Copy the material below line for line without any changes, and leave out the pictures.

============================================================

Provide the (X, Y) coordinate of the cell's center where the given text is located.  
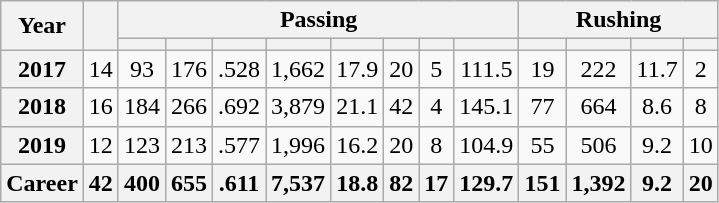
2017 (42, 69)
7,537 (298, 183)
1,392 (598, 183)
222 (598, 69)
21.1 (358, 107)
2019 (42, 145)
.692 (240, 107)
213 (188, 145)
16.2 (358, 145)
12 (100, 145)
3,879 (298, 107)
77 (542, 107)
104.9 (486, 145)
4 (436, 107)
14 (100, 69)
8.6 (657, 107)
151 (542, 183)
176 (188, 69)
55 (542, 145)
111.5 (486, 69)
506 (598, 145)
655 (188, 183)
Career (42, 183)
400 (142, 183)
.577 (240, 145)
11.7 (657, 69)
145.1 (486, 107)
18.8 (358, 183)
1,996 (298, 145)
266 (188, 107)
Year (42, 26)
Passing (318, 20)
19 (542, 69)
16 (100, 107)
.611 (240, 183)
123 (142, 145)
17.9 (358, 69)
2 (700, 69)
93 (142, 69)
2018 (42, 107)
Rushing (618, 20)
17 (436, 183)
1,662 (298, 69)
129.7 (486, 183)
.528 (240, 69)
184 (142, 107)
10 (700, 145)
664 (598, 107)
82 (402, 183)
5 (436, 69)
From the cell containing the given text, extract its center point as [x, y] coordinate. 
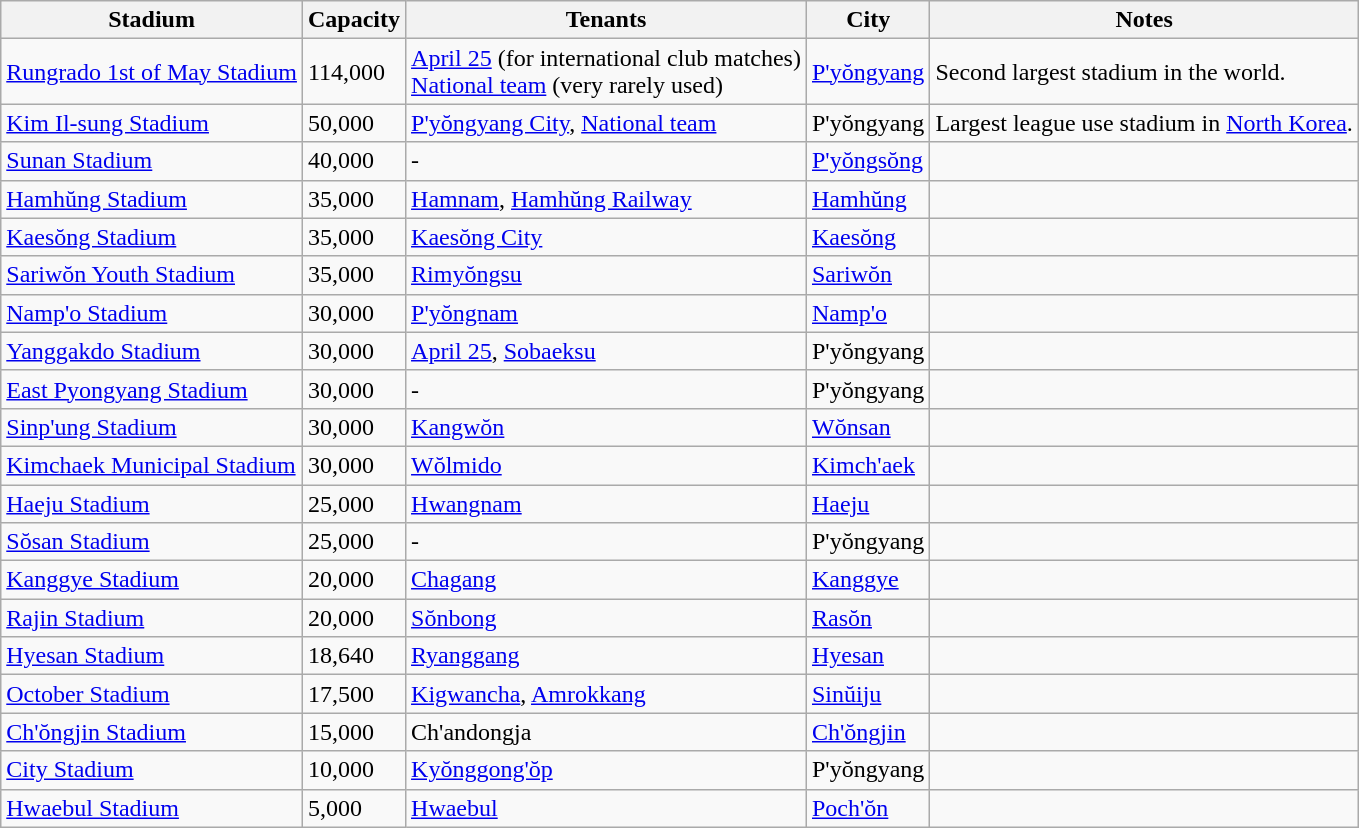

============================================================

PROBLEM SOLUTION:
Provide the (X, Y) coordinate of the cell's center where the given text is located.  
2017 (42, 69)
7,537 (298, 183)
1,392 (598, 183)
222 (598, 69)
21.1 (358, 107)
2019 (42, 145)
.692 (240, 107)
213 (188, 145)
16.2 (358, 145)
12 (100, 145)
3,879 (298, 107)
77 (542, 107)
104.9 (486, 145)
4 (436, 107)
14 (100, 69)
8.6 (657, 107)
151 (542, 183)
176 (188, 69)
55 (542, 145)
111.5 (486, 69)
506 (598, 145)
655 (188, 183)
Career (42, 183)
400 (142, 183)
.577 (240, 145)
11.7 (657, 69)
145.1 (486, 107)
18.8 (358, 183)
1,996 (298, 145)
266 (188, 107)
Year (42, 26)
Passing (318, 20)
19 (542, 69)
16 (100, 107)
.611 (240, 183)
123 (142, 145)
17.9 (358, 69)
2 (700, 69)
93 (142, 69)
2018 (42, 107)
Rushing (618, 20)
17 (436, 183)
1,662 (298, 69)
129.7 (486, 183)
.528 (240, 69)
184 (142, 107)
10 (700, 145)
664 (598, 107)
82 (402, 183)
5 (436, 69)
From the cell containing the given text, extract its center point as [x, y] coordinate. 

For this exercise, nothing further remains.